== Segment start ==

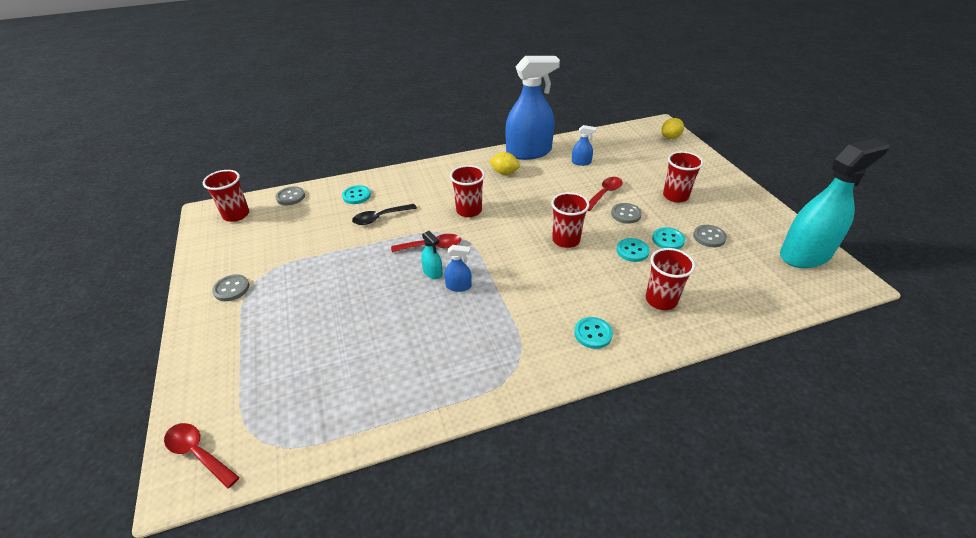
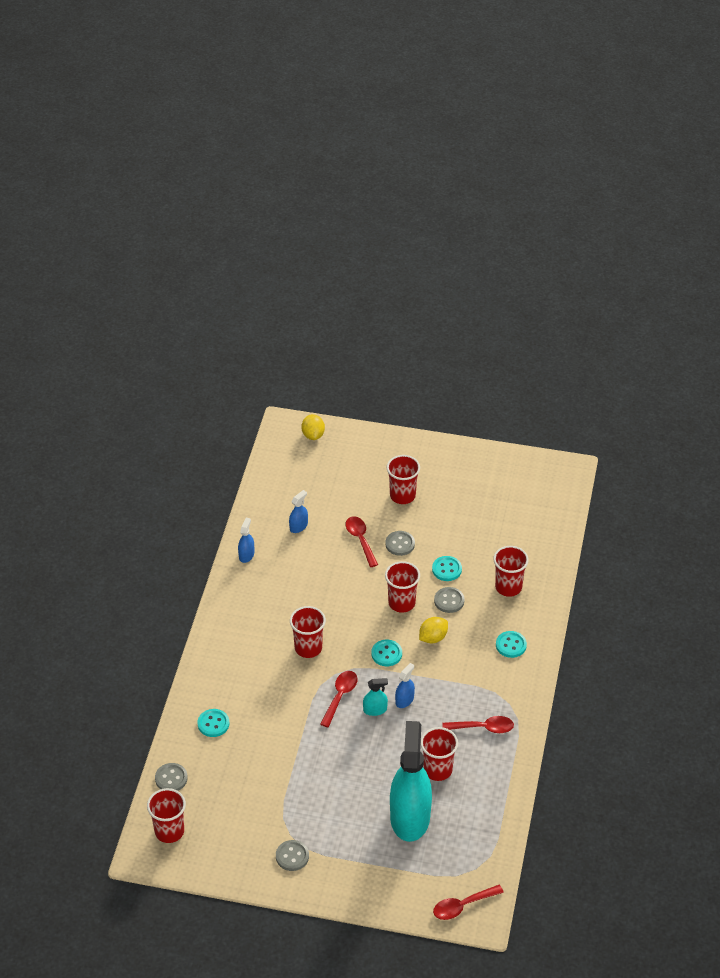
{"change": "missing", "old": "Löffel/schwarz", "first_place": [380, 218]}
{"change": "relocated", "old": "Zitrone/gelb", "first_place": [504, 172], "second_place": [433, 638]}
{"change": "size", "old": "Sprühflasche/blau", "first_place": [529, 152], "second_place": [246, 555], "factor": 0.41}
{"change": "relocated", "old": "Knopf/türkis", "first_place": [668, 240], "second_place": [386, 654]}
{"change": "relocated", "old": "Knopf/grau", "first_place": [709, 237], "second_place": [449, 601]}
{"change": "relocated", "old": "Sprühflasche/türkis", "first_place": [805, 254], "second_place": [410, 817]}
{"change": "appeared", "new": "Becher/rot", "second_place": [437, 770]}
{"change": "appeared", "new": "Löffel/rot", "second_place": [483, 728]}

== Segment end ==

_Exercise instructions_.
Pictures aside, the material must be written out word for word.

_Task result_.
{"change": "missing", "old": "Löffel/schwarz", "first_place": [380, 218]}
{"change": "relocated", "old": "Zitrone/gelb", "first_place": [504, 172], "second_place": [433, 638]}
{"change": "size", "old": "Sprühflasche/blau", "first_place": [529, 152], "second_place": [246, 555], "factor": 0.41}
{"change": "relocated", "old": "Knopf/türkis", "first_place": [668, 240], "second_place": [386, 654]}
{"change": "relocated", "old": "Knopf/grau", "first_place": [709, 237], "second_place": [449, 601]}
{"change": "relocated", "old": "Sprühflasche/türkis", "first_place": [805, 254], "second_place": [410, 817]}
{"change": "appeared", "new": "Becher/rot", "second_place": [437, 770]}
{"change": "appeared", "new": "Löffel/rot", "second_place": [483, 728]}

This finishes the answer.